- _WHAT IS REQUIRED_
First find the line with "(669, 391) = (583, 184): green" in the entries below, then set down exactly every line through the line with "(298, 243) = (471, 266): none -> grey mug", that line included.

[Colored object listings]
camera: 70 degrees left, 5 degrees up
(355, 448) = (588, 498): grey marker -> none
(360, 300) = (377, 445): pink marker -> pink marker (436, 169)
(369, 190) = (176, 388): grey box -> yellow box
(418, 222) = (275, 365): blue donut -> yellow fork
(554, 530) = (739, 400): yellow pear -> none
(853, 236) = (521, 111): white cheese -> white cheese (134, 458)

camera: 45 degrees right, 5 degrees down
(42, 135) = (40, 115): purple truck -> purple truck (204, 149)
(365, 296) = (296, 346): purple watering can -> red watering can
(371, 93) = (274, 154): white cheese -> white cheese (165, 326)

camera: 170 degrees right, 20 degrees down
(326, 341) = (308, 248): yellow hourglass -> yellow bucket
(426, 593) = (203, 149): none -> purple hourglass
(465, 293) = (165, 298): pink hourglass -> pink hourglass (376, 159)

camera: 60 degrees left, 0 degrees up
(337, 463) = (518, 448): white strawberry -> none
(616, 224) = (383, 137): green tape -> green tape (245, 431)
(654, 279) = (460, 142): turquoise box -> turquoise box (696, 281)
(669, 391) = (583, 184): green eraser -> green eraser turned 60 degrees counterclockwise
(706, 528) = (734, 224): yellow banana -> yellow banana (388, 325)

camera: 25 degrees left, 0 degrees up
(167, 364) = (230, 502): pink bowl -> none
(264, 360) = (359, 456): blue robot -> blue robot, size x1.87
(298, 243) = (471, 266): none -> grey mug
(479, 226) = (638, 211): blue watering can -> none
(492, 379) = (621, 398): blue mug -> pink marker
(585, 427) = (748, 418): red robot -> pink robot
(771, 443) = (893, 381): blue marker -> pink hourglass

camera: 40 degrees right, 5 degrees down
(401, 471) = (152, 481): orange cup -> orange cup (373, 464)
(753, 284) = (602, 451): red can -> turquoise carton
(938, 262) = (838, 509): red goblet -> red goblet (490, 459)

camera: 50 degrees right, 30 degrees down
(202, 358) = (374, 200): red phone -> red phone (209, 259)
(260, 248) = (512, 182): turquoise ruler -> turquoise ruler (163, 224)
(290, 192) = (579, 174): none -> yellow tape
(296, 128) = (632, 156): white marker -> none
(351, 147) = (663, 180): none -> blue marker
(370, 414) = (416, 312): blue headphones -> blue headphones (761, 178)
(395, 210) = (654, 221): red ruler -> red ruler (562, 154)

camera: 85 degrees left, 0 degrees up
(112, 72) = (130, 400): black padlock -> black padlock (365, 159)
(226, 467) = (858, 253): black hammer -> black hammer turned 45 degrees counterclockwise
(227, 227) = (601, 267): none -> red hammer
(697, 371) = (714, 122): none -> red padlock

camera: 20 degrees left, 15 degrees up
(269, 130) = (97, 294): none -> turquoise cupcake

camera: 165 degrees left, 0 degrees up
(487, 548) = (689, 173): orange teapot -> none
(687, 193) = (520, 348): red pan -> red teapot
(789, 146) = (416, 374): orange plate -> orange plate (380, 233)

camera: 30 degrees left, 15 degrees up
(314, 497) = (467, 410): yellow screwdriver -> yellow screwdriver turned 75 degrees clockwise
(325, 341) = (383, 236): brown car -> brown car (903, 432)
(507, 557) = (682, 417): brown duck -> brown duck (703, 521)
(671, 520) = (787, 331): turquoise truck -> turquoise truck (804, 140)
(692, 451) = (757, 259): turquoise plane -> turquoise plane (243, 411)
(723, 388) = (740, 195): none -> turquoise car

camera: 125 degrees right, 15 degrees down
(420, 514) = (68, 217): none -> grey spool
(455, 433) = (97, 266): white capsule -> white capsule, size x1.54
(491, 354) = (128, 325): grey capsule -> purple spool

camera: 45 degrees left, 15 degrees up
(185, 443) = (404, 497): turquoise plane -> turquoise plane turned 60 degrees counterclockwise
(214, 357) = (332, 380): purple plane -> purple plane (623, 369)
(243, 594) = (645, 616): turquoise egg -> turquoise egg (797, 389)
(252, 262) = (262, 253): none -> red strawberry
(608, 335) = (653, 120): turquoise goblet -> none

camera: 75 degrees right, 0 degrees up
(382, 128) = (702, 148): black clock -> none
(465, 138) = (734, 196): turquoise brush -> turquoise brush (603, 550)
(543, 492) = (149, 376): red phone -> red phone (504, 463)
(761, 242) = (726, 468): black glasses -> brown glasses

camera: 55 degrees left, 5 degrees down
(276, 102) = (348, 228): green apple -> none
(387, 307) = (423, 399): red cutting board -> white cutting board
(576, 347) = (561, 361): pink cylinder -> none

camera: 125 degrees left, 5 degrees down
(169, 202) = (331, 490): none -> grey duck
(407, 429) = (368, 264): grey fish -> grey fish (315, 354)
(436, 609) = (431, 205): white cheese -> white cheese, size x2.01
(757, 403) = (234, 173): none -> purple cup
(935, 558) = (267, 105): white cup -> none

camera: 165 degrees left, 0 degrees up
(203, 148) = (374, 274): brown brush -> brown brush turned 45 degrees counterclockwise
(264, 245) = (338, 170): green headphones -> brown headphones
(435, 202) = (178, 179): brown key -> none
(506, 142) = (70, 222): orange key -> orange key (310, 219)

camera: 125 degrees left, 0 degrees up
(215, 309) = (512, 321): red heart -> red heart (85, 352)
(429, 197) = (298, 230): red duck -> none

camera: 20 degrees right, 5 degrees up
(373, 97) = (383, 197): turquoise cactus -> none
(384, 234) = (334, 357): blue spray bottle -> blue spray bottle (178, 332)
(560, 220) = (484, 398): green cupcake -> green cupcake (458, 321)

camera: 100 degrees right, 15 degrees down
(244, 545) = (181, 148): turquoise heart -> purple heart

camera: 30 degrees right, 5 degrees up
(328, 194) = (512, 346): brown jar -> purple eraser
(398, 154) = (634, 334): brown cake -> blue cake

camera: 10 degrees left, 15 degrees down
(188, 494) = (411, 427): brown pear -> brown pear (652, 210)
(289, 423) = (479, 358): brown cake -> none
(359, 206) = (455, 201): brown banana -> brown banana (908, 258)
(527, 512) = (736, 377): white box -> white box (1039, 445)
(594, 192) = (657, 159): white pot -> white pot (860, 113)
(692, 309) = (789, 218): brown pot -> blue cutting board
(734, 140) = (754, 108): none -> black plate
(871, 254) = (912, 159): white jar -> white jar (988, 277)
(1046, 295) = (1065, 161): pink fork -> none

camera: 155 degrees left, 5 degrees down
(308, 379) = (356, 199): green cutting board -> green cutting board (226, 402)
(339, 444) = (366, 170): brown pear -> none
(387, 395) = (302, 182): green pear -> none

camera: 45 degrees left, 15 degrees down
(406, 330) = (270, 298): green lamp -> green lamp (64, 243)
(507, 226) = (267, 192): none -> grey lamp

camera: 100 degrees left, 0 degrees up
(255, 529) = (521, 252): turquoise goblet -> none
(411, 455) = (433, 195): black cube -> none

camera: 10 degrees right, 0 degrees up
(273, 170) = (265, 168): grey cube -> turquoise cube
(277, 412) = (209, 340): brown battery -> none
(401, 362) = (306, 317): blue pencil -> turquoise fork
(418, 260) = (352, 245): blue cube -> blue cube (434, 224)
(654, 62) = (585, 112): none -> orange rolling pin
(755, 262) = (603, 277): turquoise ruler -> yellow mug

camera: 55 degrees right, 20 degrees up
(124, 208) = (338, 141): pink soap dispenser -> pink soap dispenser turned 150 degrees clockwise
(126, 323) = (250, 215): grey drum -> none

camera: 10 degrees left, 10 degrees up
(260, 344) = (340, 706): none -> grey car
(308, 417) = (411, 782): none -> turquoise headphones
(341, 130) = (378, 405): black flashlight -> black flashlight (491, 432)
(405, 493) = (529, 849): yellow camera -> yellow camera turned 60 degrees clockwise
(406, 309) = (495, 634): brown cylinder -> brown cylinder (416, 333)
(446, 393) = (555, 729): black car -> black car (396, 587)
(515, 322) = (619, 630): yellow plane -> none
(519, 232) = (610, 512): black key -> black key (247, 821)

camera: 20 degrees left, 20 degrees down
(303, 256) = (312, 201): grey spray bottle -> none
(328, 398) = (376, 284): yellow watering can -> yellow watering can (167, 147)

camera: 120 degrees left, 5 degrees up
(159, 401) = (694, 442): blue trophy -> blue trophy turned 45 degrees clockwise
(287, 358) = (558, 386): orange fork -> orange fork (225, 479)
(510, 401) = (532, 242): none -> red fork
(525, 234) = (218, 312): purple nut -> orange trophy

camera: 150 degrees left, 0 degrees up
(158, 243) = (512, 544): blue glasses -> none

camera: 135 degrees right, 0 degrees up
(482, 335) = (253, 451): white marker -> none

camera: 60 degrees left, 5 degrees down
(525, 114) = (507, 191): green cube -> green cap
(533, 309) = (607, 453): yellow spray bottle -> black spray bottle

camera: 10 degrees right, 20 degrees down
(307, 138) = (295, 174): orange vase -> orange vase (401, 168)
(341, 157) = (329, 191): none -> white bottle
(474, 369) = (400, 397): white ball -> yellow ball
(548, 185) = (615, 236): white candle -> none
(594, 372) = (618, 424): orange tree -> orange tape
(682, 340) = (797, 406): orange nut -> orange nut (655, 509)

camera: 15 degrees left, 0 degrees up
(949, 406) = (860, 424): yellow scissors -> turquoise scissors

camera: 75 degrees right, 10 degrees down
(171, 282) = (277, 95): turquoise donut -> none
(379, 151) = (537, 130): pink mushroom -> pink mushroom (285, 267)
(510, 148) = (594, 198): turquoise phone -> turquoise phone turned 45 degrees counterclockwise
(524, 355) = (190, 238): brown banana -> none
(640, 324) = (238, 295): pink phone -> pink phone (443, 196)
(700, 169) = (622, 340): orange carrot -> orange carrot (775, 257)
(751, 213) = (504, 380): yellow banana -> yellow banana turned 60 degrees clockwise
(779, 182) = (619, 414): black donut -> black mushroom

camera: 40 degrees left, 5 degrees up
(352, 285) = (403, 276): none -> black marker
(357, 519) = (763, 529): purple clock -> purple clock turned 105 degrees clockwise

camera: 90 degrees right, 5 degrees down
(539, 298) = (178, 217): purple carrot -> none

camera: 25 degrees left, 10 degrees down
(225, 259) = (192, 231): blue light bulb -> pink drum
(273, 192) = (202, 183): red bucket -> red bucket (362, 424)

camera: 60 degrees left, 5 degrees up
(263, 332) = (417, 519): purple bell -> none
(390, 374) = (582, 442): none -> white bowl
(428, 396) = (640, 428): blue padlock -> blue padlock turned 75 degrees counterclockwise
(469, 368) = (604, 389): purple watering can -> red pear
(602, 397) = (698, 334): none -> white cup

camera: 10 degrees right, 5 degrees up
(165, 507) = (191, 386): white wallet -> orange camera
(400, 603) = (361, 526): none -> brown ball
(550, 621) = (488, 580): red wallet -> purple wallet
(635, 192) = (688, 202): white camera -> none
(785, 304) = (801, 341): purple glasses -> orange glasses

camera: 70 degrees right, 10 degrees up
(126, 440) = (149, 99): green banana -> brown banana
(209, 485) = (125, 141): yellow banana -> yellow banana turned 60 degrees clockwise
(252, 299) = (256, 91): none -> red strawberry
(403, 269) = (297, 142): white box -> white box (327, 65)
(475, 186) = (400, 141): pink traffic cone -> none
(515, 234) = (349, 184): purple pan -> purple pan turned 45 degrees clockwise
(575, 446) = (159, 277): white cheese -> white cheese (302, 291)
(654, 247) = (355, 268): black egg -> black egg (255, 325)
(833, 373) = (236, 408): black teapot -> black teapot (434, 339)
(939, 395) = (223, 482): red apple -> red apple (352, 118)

- _SOLUTION TO THE PROBLEM_
(669, 391) = (583, 184): green eraser -> green eraser turned 60 degrees counterclockwise
(706, 528) = (734, 224): yellow banana -> yellow banana (388, 325)

camera: 25 degrees left, 0 degrees up
(167, 364) = (230, 502): pink bowl -> none
(264, 360) = (359, 456): blue robot -> blue robot, size x1.87
(298, 243) = (471, 266): none -> grey mug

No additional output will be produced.